→ **Data for review**
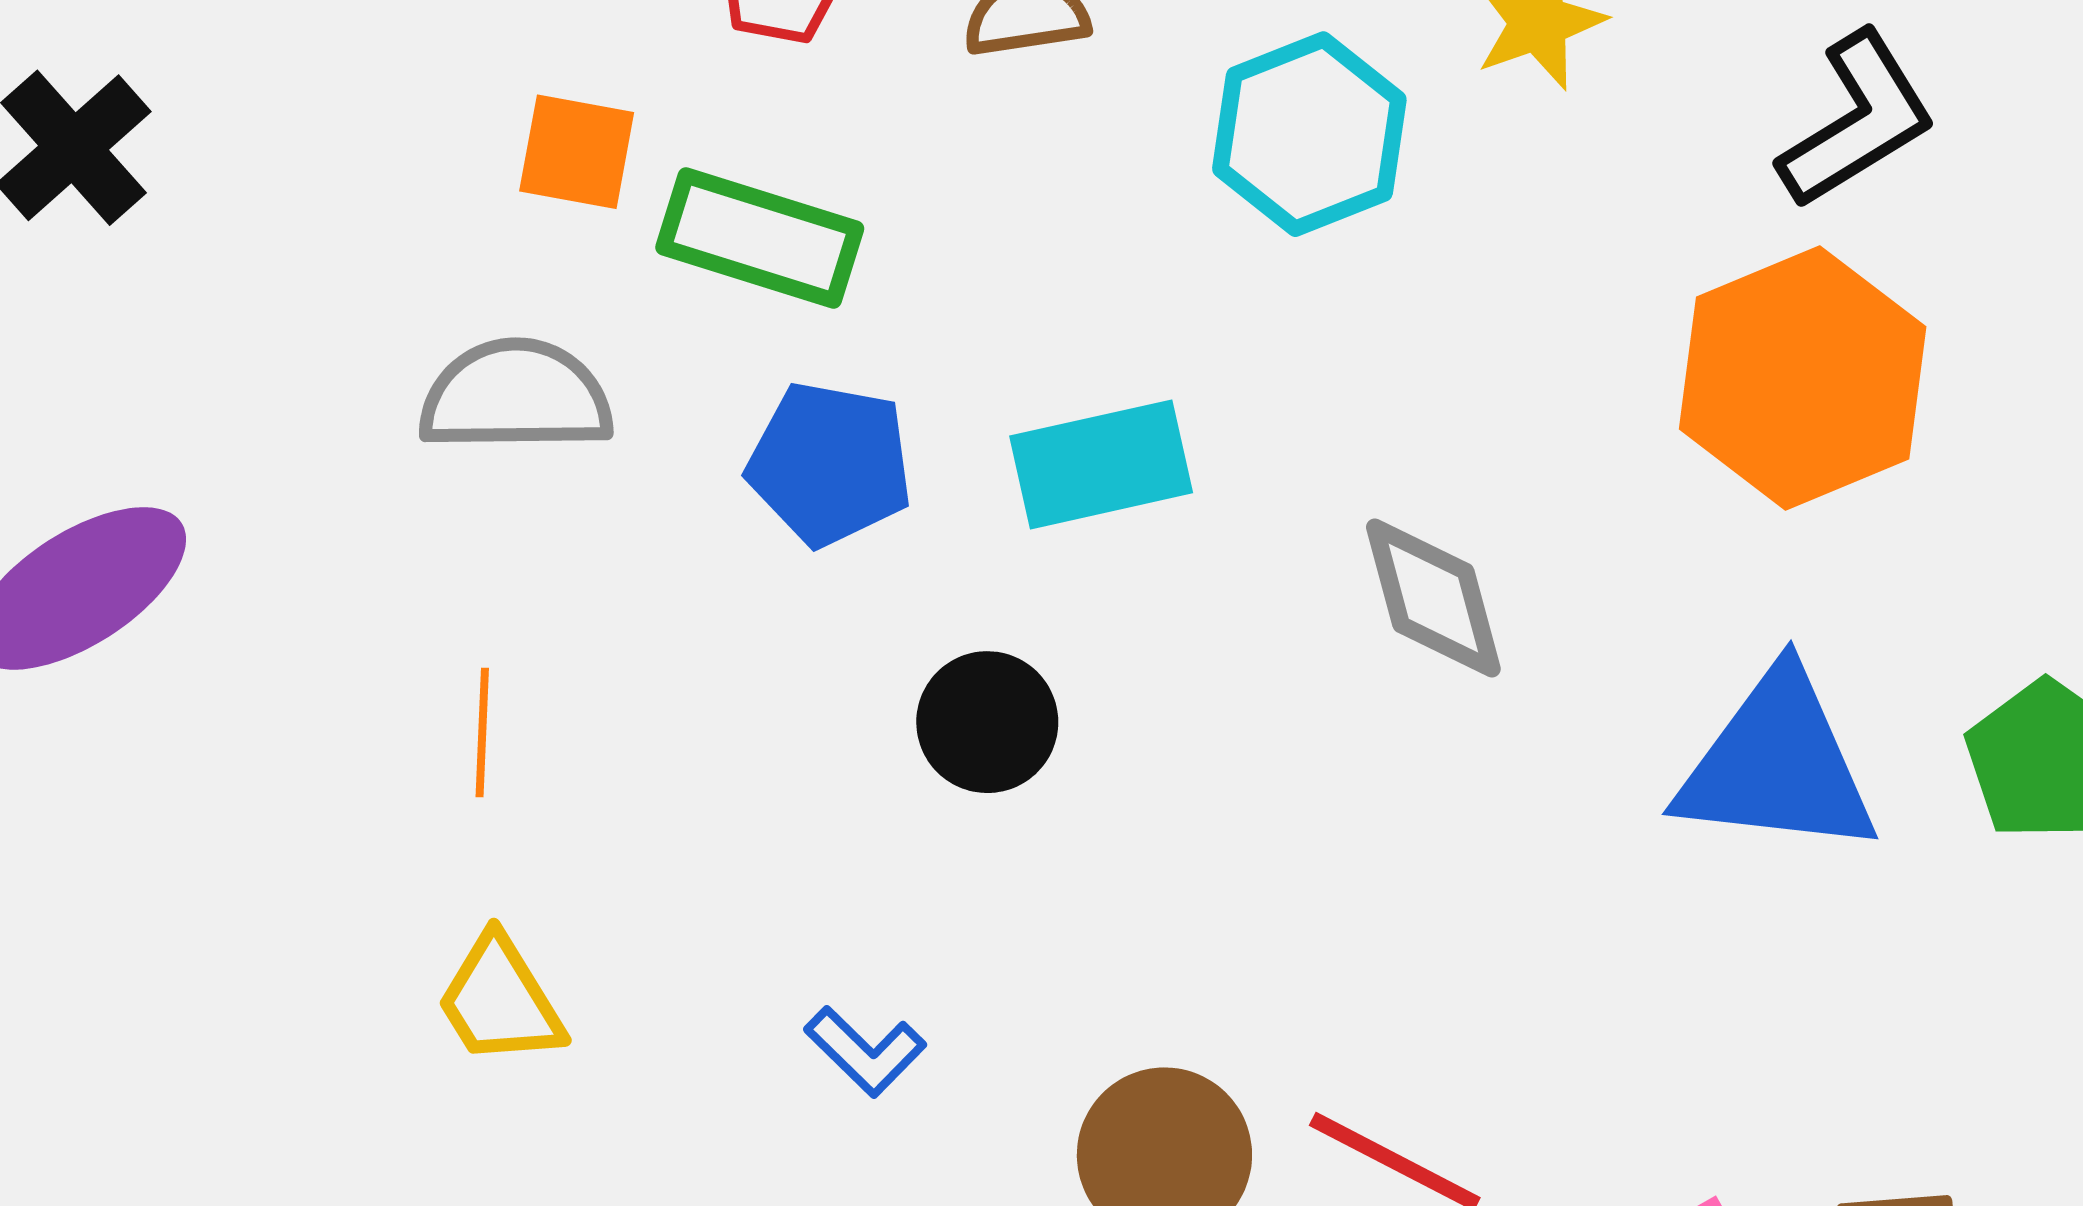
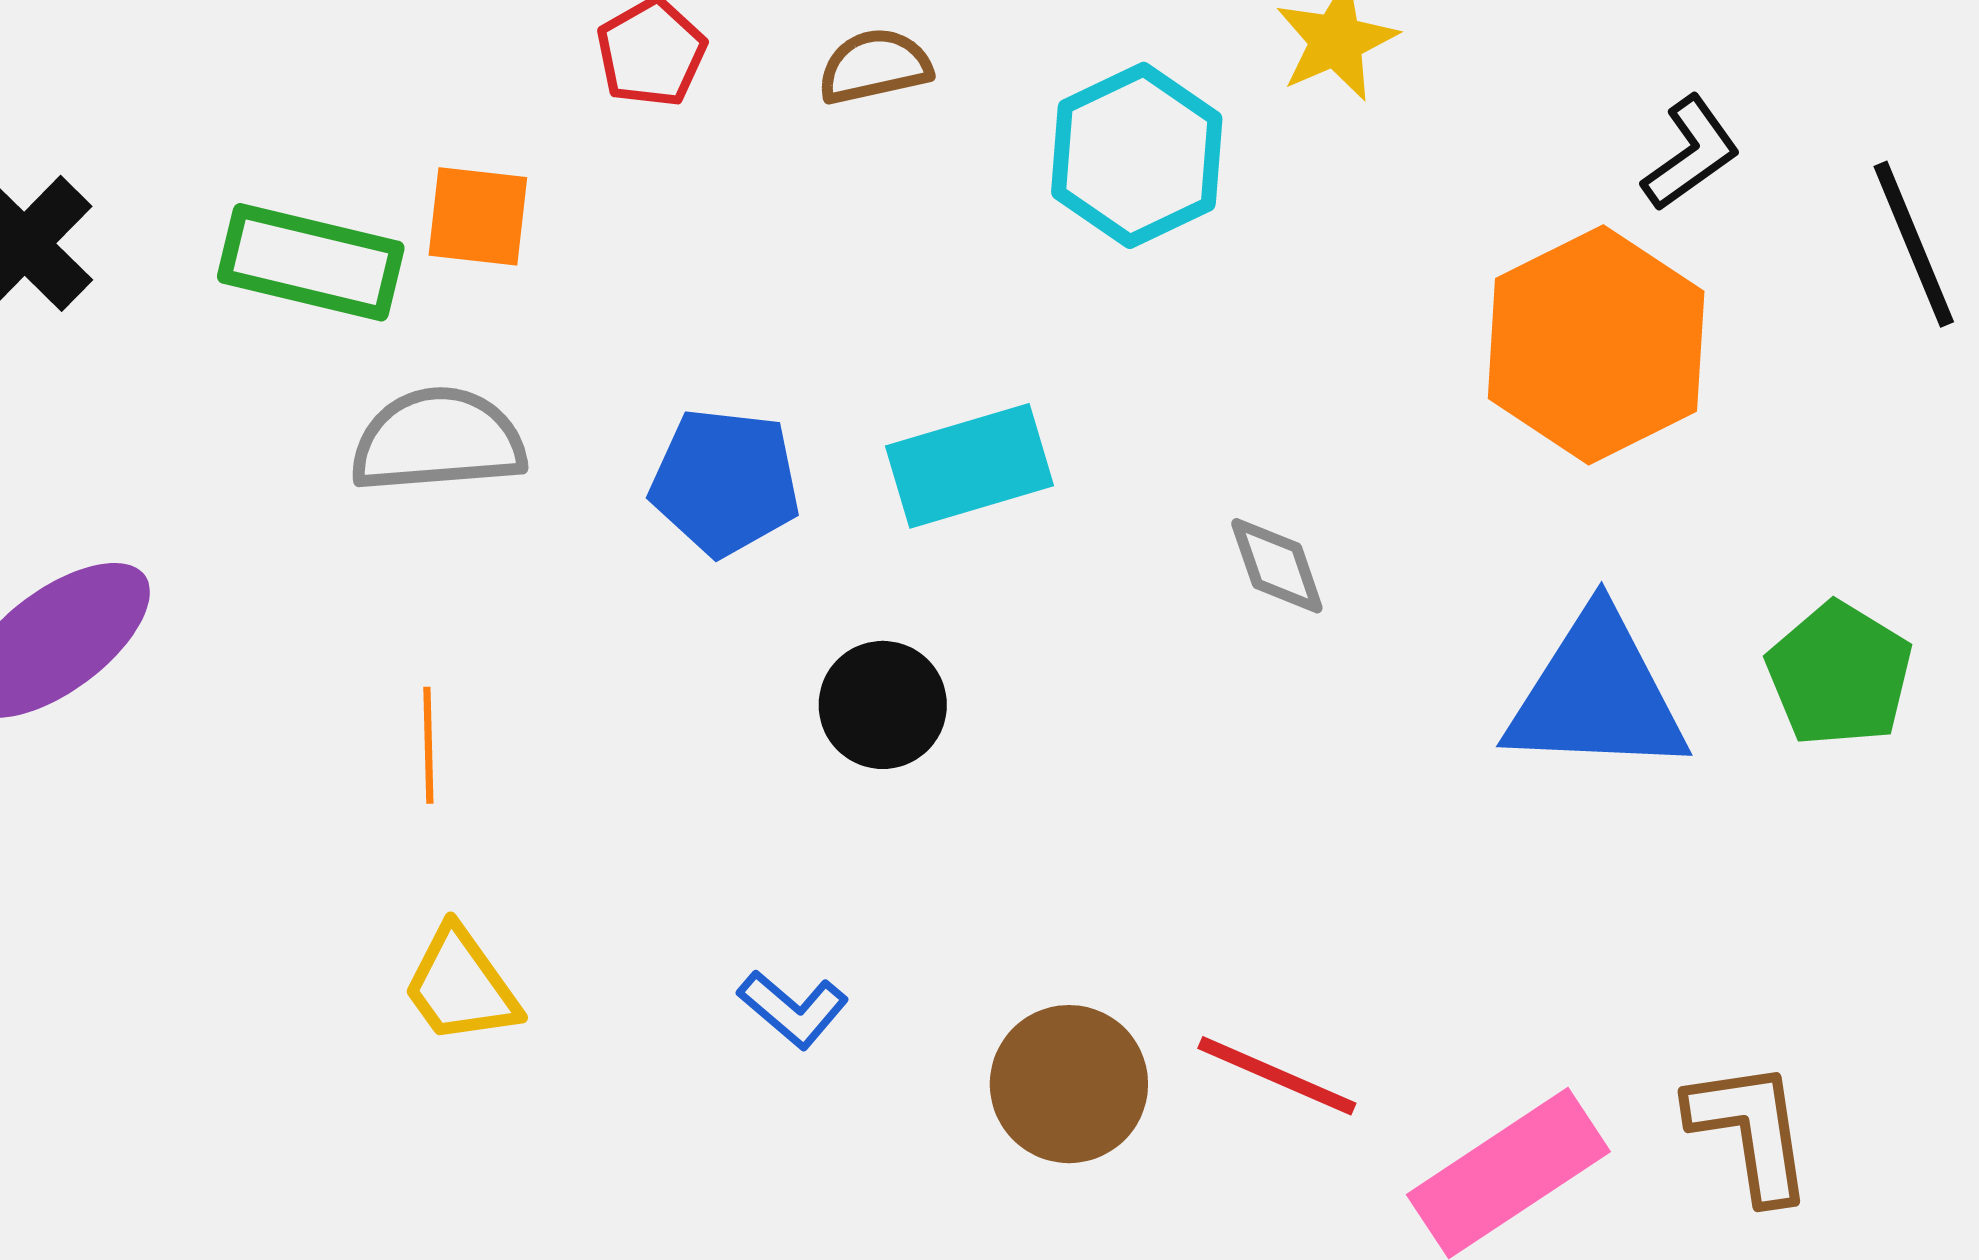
black L-shape: (1857, 120) -> (1691, 153), moved, size x0.7
green rectangle: (760, 238) -> (311, 262), moved
gray diamond: (1433, 598) -> (1277, 566), size x0.7

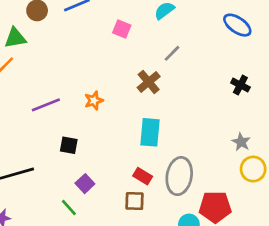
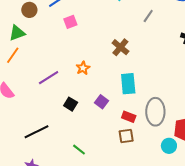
pink square: (122, 29) -> (70, 22), moved, turned -32
gray line: (172, 53) -> (148, 16), moved
black square: (69, 145) -> (71, 104), turned 32
purple square: (85, 184) -> (101, 102), moved

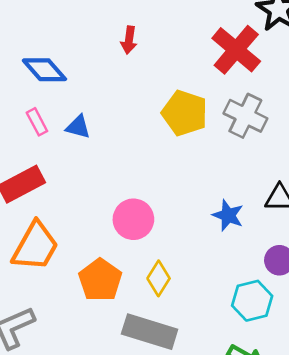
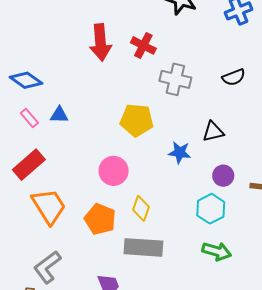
red arrow: (129, 40) -> (101, 42), moved, size x1.8
red cross: (236, 50) -> (143, 45), moved, size x0.7
yellow pentagon: (185, 113) -> (137, 120), moved
orange trapezoid: (35, 246) -> (49, 206), turned -48

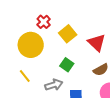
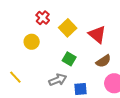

→ **Try it**
Filter the lines above, keeping each one that contains the string "square".

→ **Exercise output**
pink square: (122, 29) -> (70, 22), moved, turned -32
black square: (69, 145) -> (71, 104), turned 32
purple square: (85, 184) -> (101, 102), moved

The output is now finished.